» How to complete this task:
Transcribe exactly everything in the data below from the line containing "camera: 45 degrees right, 0 degrees up" down to the line containing "yellow capsule [627,166,712,226]", both lines included and nothing further.

▬▬▬

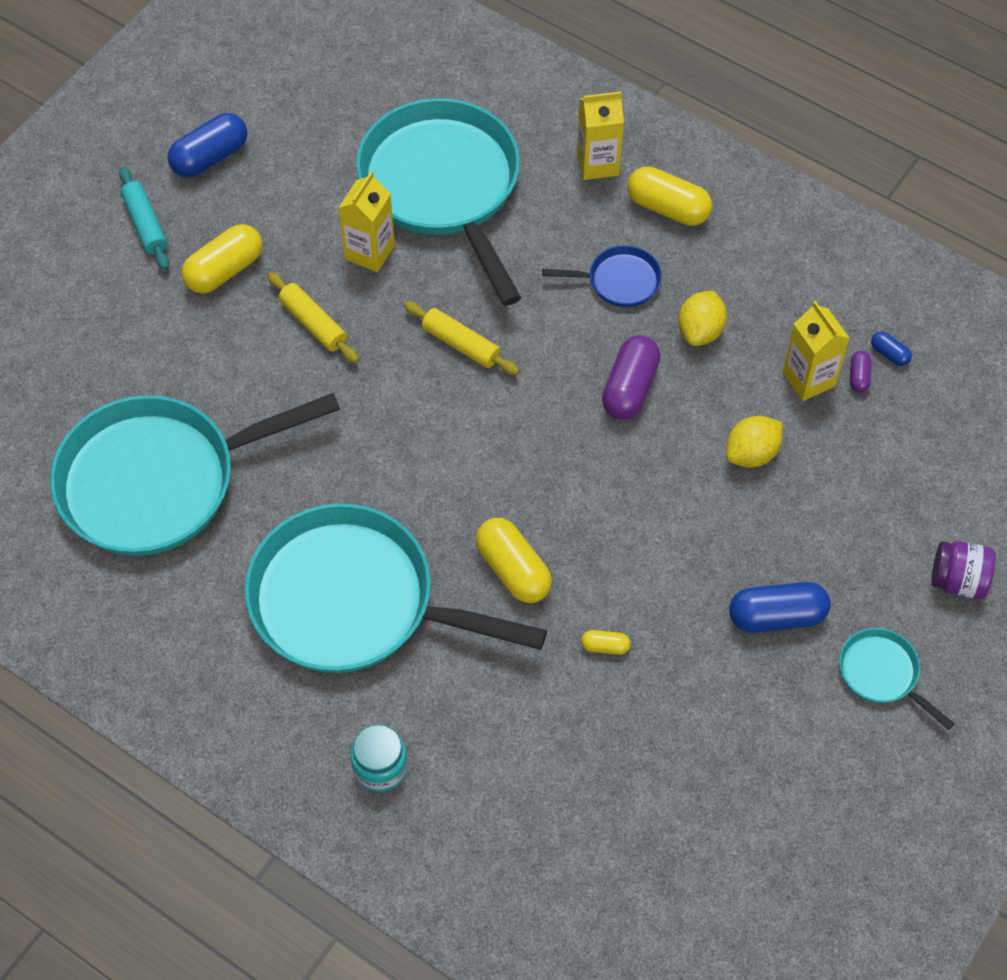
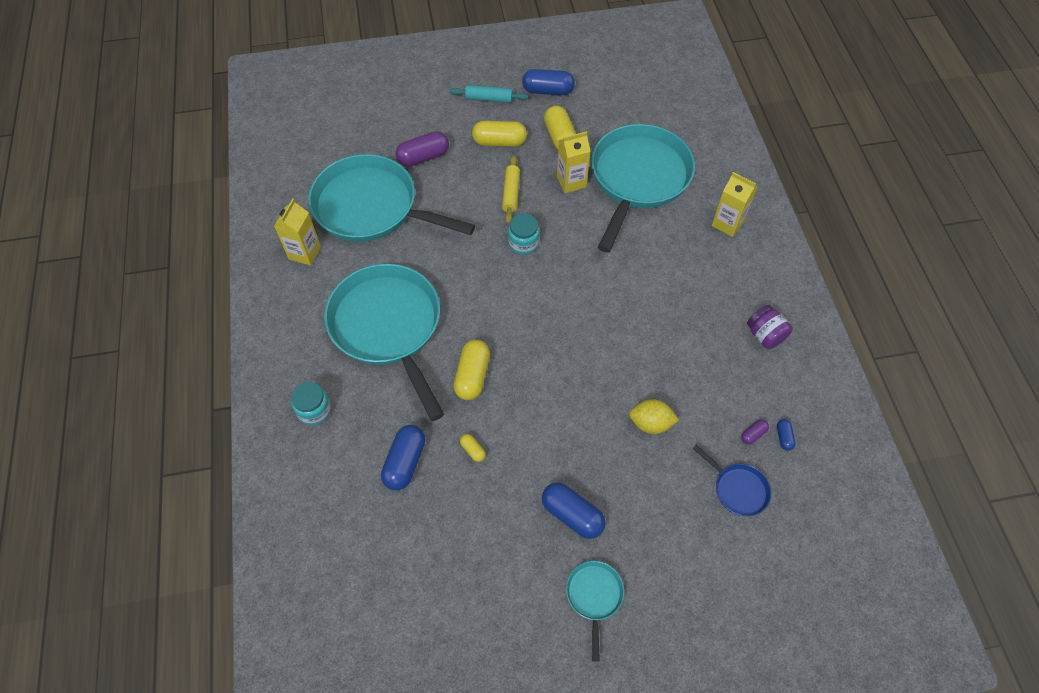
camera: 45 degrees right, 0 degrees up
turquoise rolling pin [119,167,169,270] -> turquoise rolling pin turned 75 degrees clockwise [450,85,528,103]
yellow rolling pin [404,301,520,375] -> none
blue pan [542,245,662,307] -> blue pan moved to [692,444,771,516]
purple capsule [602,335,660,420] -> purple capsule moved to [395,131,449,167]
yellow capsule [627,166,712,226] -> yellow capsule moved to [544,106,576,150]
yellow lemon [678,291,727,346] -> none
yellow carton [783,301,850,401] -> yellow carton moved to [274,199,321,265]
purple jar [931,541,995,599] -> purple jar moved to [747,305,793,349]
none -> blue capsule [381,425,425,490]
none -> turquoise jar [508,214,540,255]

▬▬▬

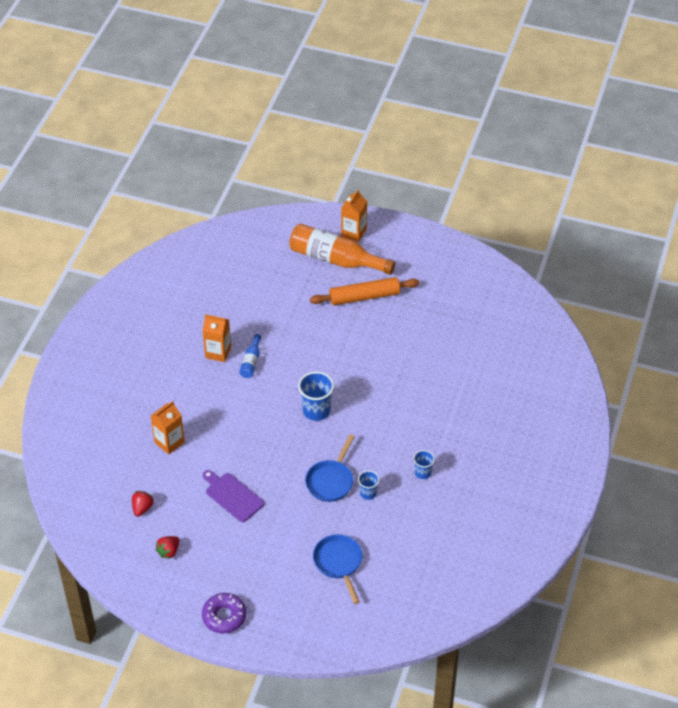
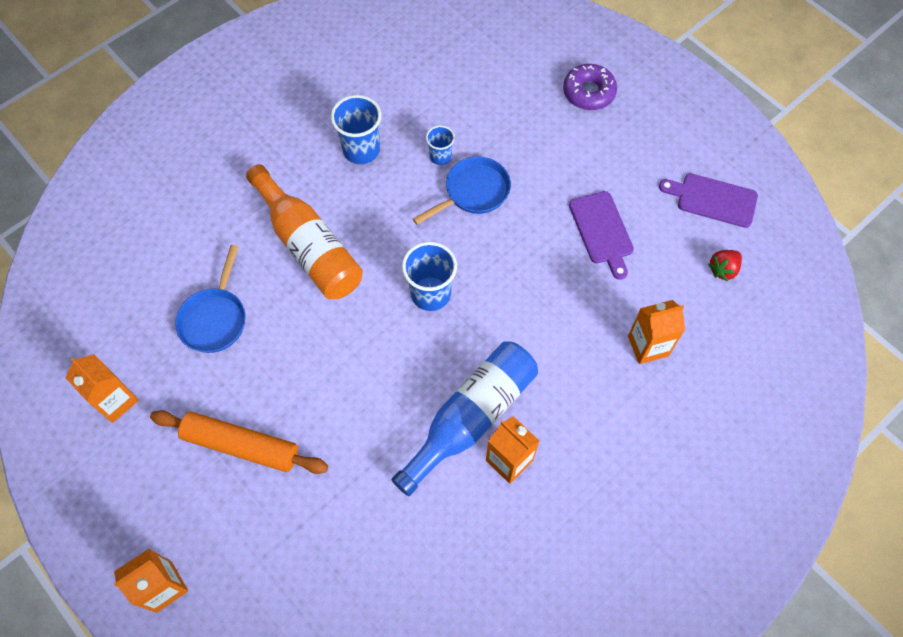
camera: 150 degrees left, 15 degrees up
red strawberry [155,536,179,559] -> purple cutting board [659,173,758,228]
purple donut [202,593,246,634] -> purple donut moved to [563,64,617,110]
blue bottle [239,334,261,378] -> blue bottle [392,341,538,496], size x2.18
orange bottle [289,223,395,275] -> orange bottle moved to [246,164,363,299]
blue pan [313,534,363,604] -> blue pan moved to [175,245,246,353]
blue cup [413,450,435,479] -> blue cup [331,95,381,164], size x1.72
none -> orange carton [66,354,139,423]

▬▬▬

» Task solution:
camera: 45 degrees right, 0 degrees up
turquoise rolling pin [119,167,169,270] -> turquoise rolling pin turned 75 degrees clockwise [450,85,528,103]
yellow rolling pin [404,301,520,375] -> none
blue pan [542,245,662,307] -> blue pan moved to [692,444,771,516]
purple capsule [602,335,660,420] -> purple capsule moved to [395,131,449,167]
yellow capsule [627,166,712,226] -> yellow capsule moved to [544,106,576,150]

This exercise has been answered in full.